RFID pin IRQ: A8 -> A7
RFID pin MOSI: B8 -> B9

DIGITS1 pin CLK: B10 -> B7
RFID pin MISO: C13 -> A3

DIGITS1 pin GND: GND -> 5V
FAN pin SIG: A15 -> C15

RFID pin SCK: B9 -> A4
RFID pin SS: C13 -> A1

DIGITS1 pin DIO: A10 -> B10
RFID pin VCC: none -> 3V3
* * *
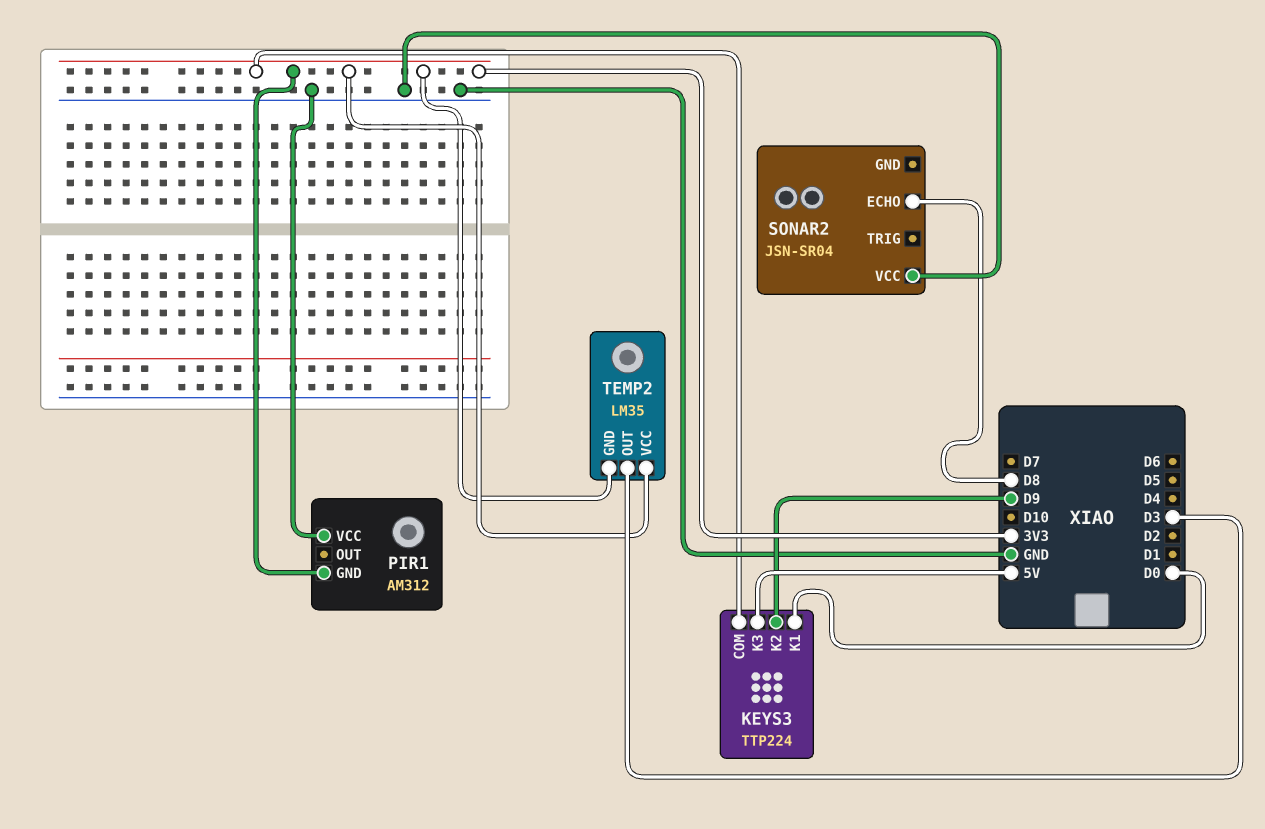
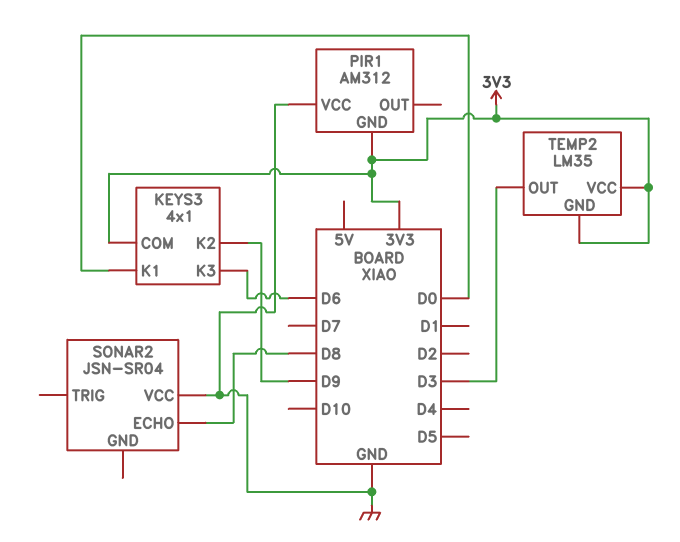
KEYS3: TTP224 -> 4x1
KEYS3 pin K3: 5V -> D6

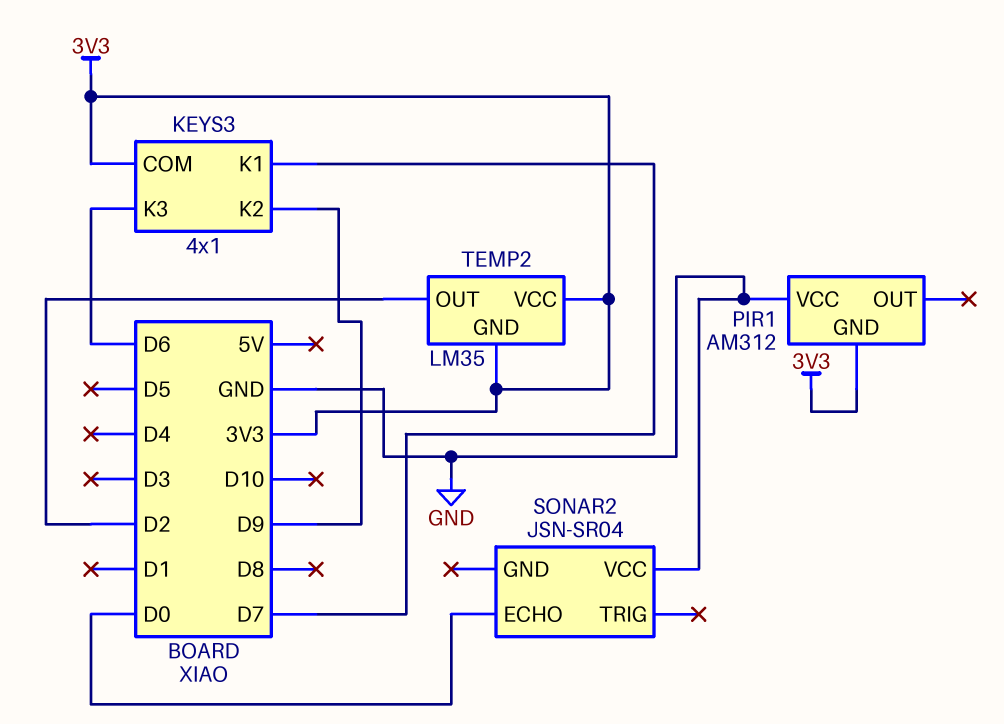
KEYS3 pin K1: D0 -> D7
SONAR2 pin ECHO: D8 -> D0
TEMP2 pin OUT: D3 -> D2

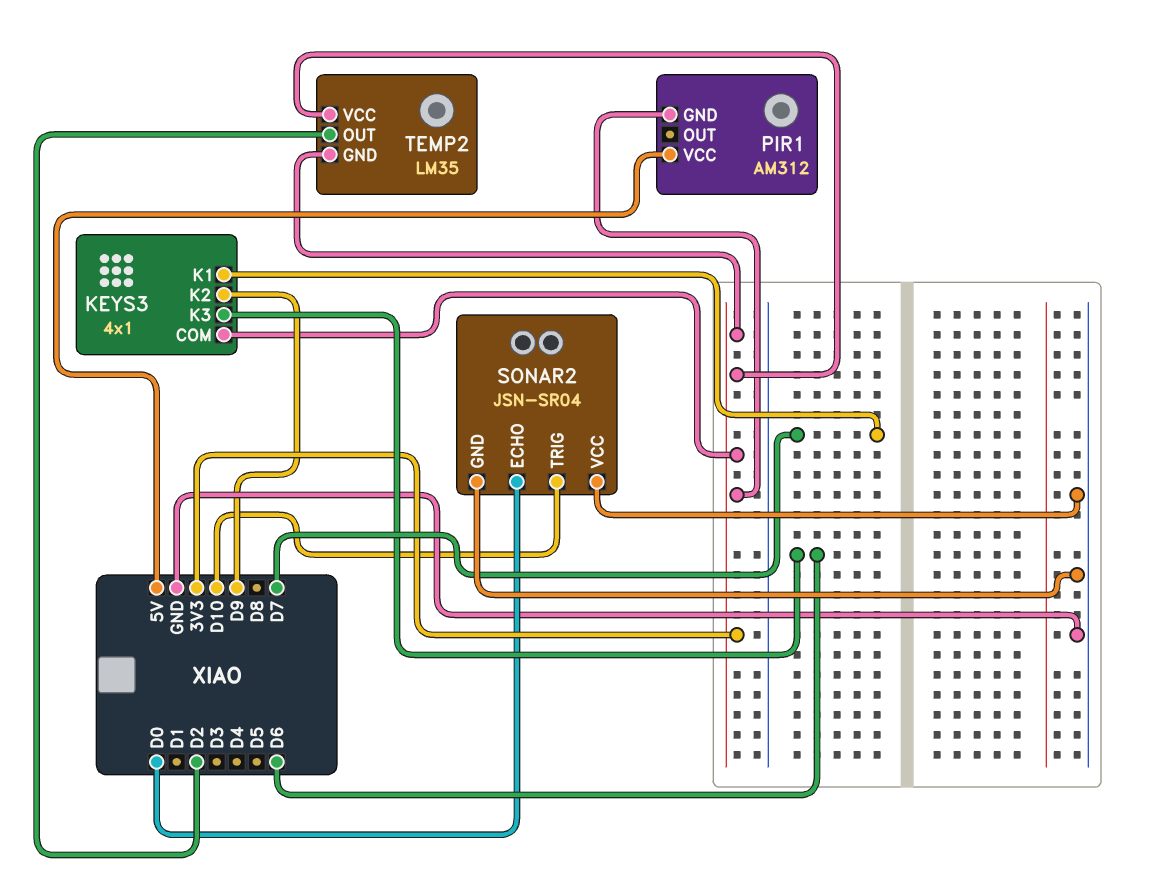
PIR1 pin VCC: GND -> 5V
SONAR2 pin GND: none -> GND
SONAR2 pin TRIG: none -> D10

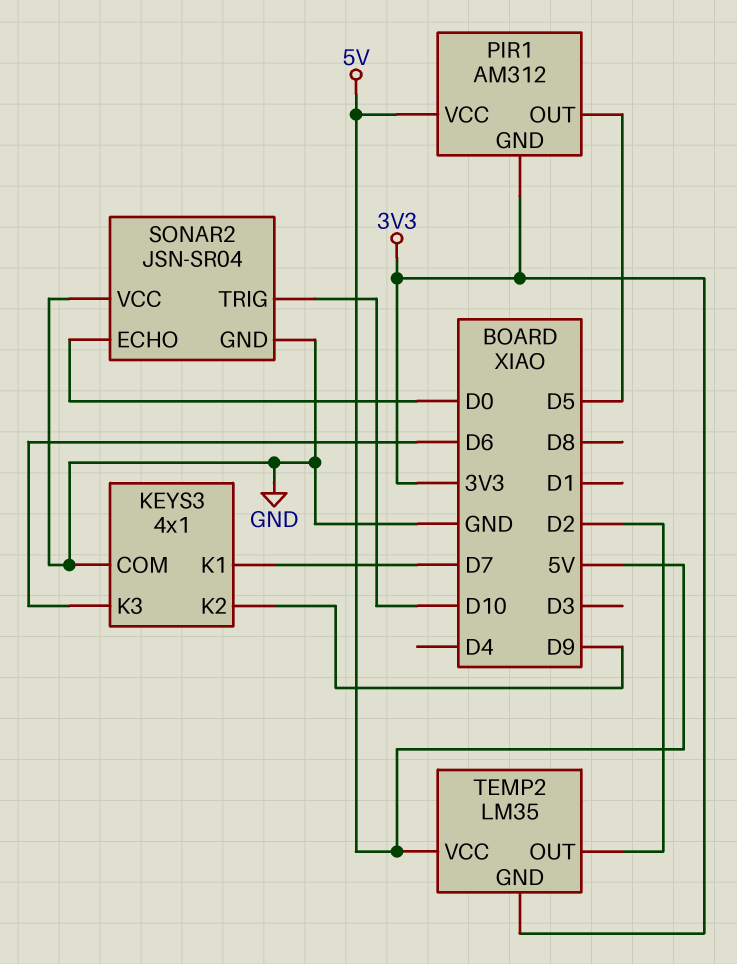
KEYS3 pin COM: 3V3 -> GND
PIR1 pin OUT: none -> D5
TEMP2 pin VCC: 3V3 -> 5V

**Task:** Within the listing above, the lines from the one with "SONAR2 pin GND: none -> GND" through the one with "TEMP2 pin VCC: 3V3 -> 5V" are to be given again word for word. Do not include pictures.

**Exercise output:**
SONAR2 pin GND: none -> GND
SONAR2 pin TRIG: none -> D10

KEYS3 pin COM: 3V3 -> GND
PIR1 pin OUT: none -> D5
TEMP2 pin VCC: 3V3 -> 5V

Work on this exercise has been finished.